# Task inputs

━━━━━━━━━━━━━━━━━━━━━━━━━━━━━━

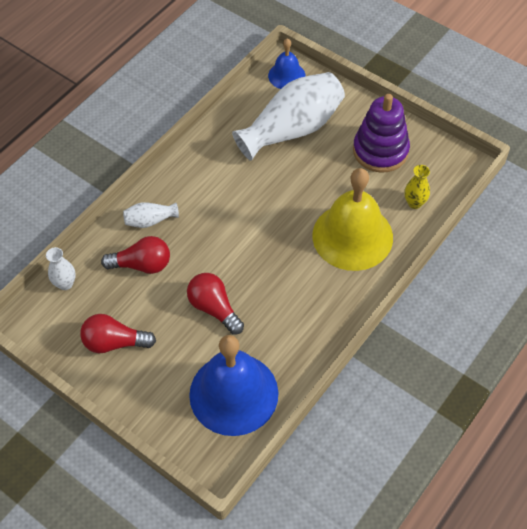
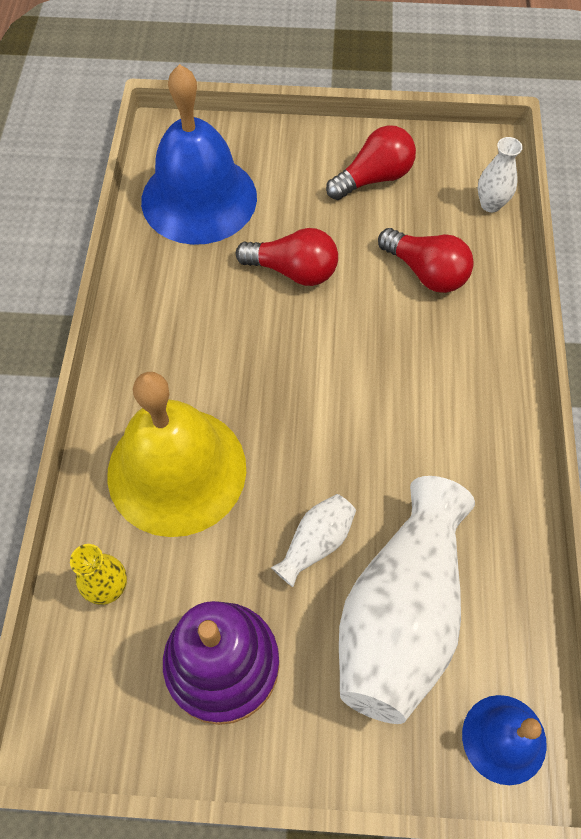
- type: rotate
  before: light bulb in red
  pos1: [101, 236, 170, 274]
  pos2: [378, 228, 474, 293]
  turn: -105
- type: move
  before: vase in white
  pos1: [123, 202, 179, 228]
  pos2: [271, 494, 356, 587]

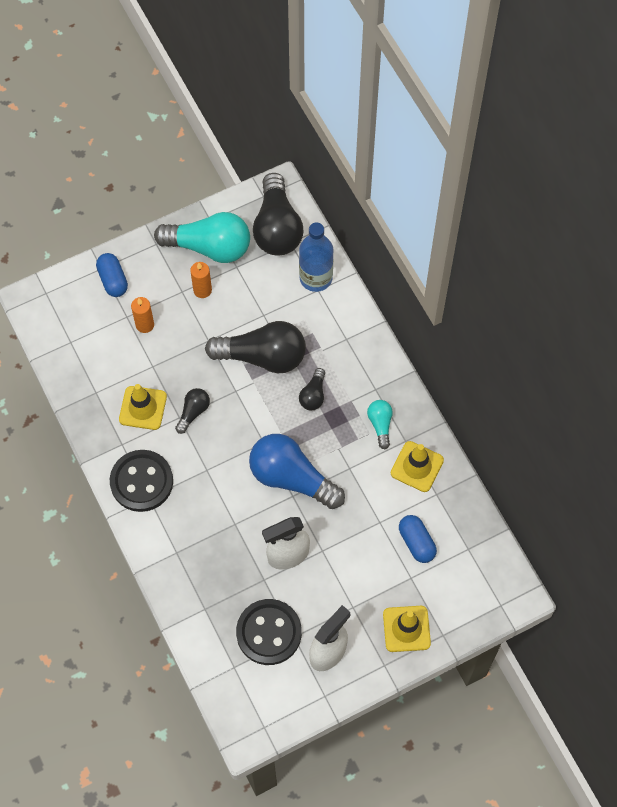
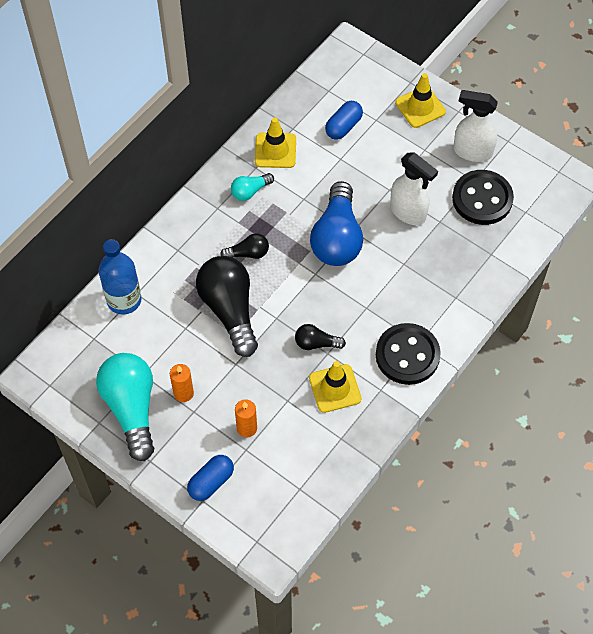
- type: delete
  before: light bulb in black
  pos1: [253, 173, 303, 255]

━━━━━━━━━━━━━━━━━━━━━━━━━━━━━━

# Exercise description
Pictures excluded, copy exactly the lines running from the one with "before: light bulb in red" through the last line of the material.

# Answer section
  before: light bulb in red
  pos1: [101, 236, 170, 274]
  pos2: [378, 228, 474, 293]
  turn: -105
- type: move
  before: vase in white
  pos1: [123, 202, 179, 228]
  pos2: [271, 494, 356, 587]

- type: delete
  before: light bulb in black
  pos1: [253, 173, 303, 255]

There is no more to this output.